■ TASK DIRECTIONS: Return the run of lines below that opens with the line containing "black goblet: 2 -> 0" and closes with the line containing "orange eraser: 11 -> 10", keeping each one exact.

■ EXTRACTED MATERIAL:

---

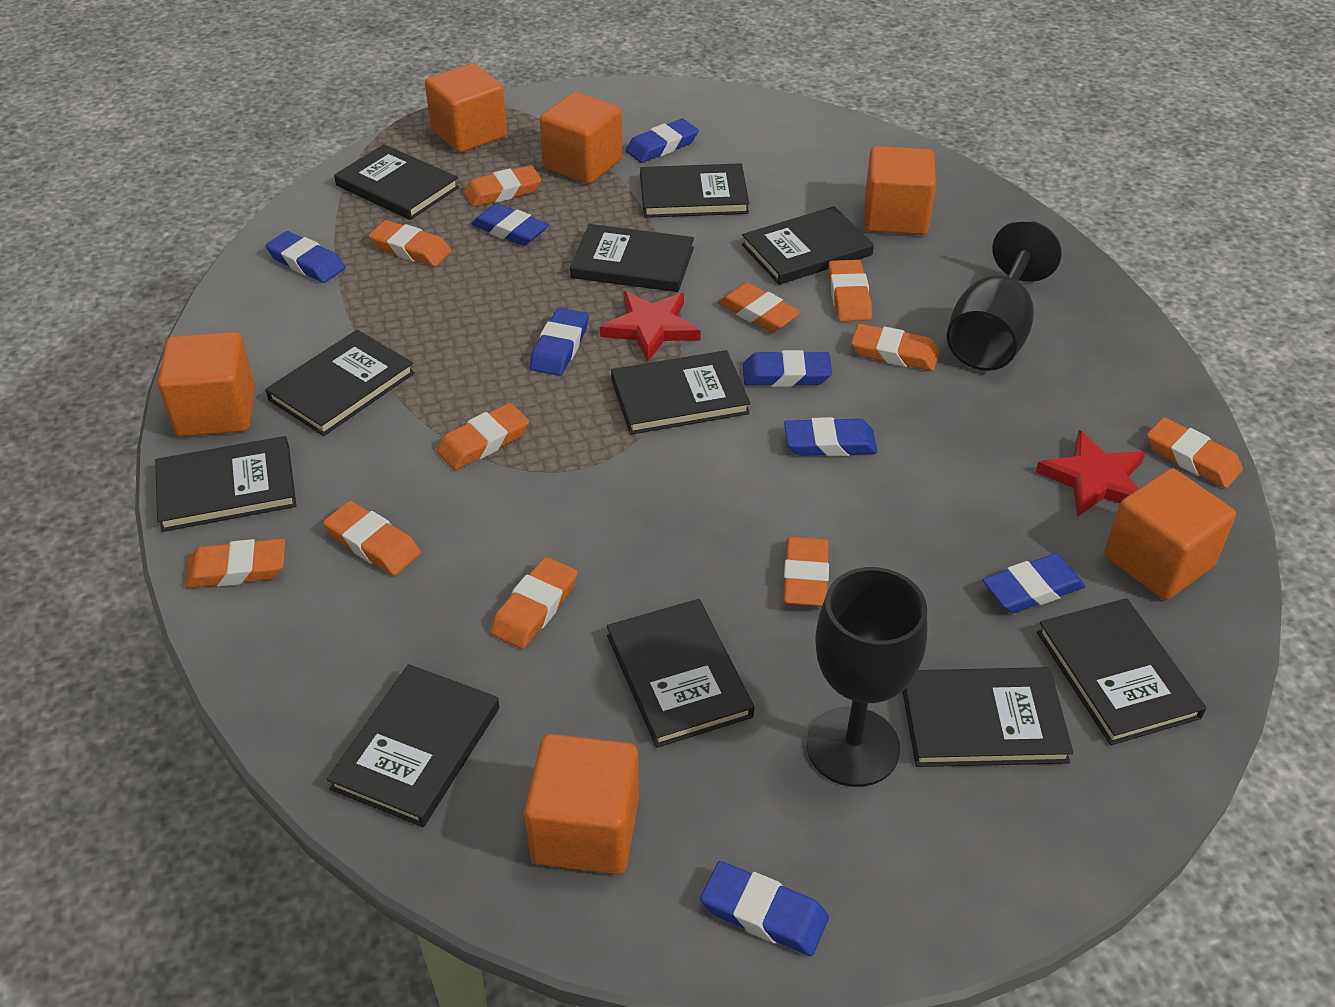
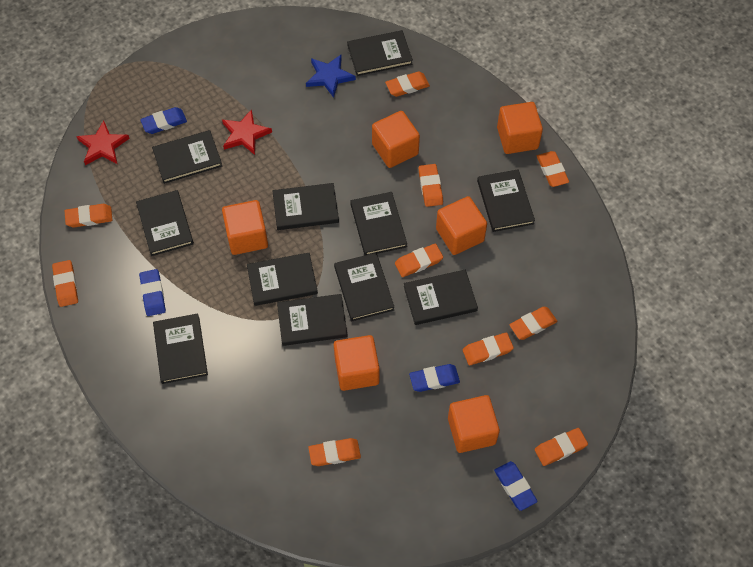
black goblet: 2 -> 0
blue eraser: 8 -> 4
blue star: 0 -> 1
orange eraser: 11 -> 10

---

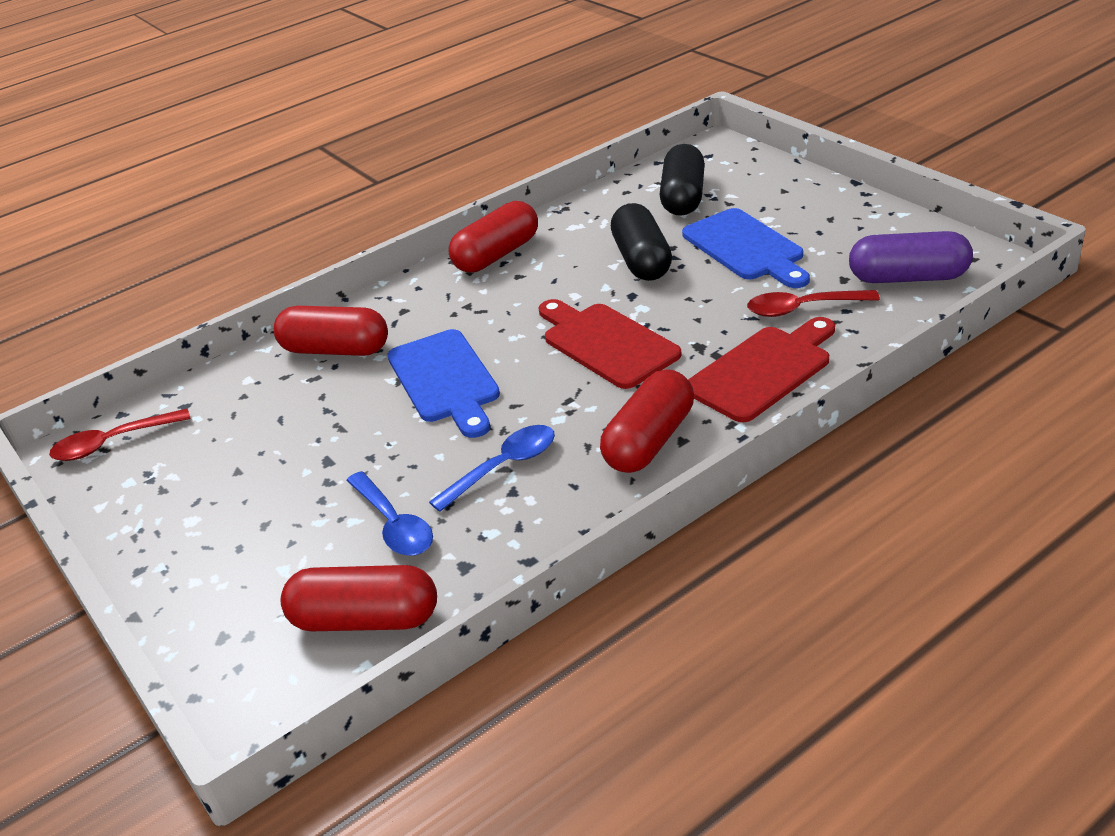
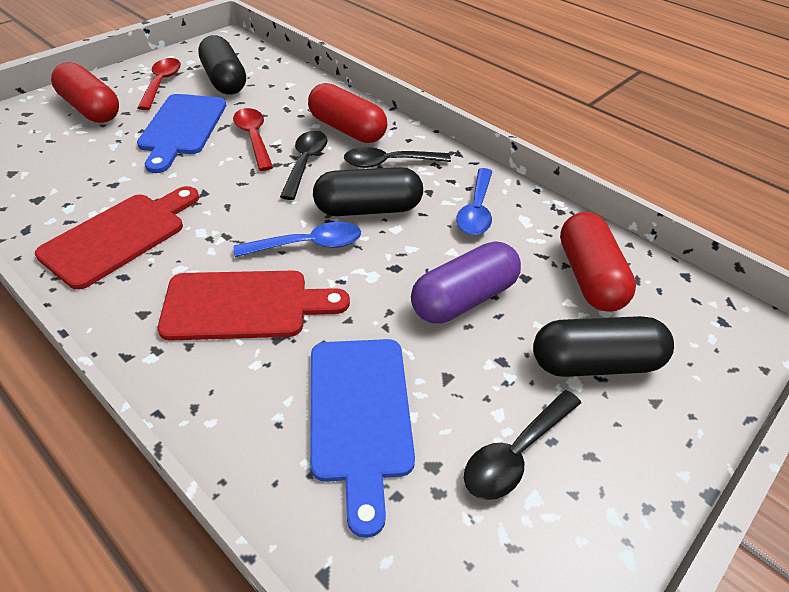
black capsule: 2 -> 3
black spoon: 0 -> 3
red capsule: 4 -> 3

---

■ RESULT:
black goblet: 2 -> 0
blue eraser: 8 -> 4
blue star: 0 -> 1
orange eraser: 11 -> 10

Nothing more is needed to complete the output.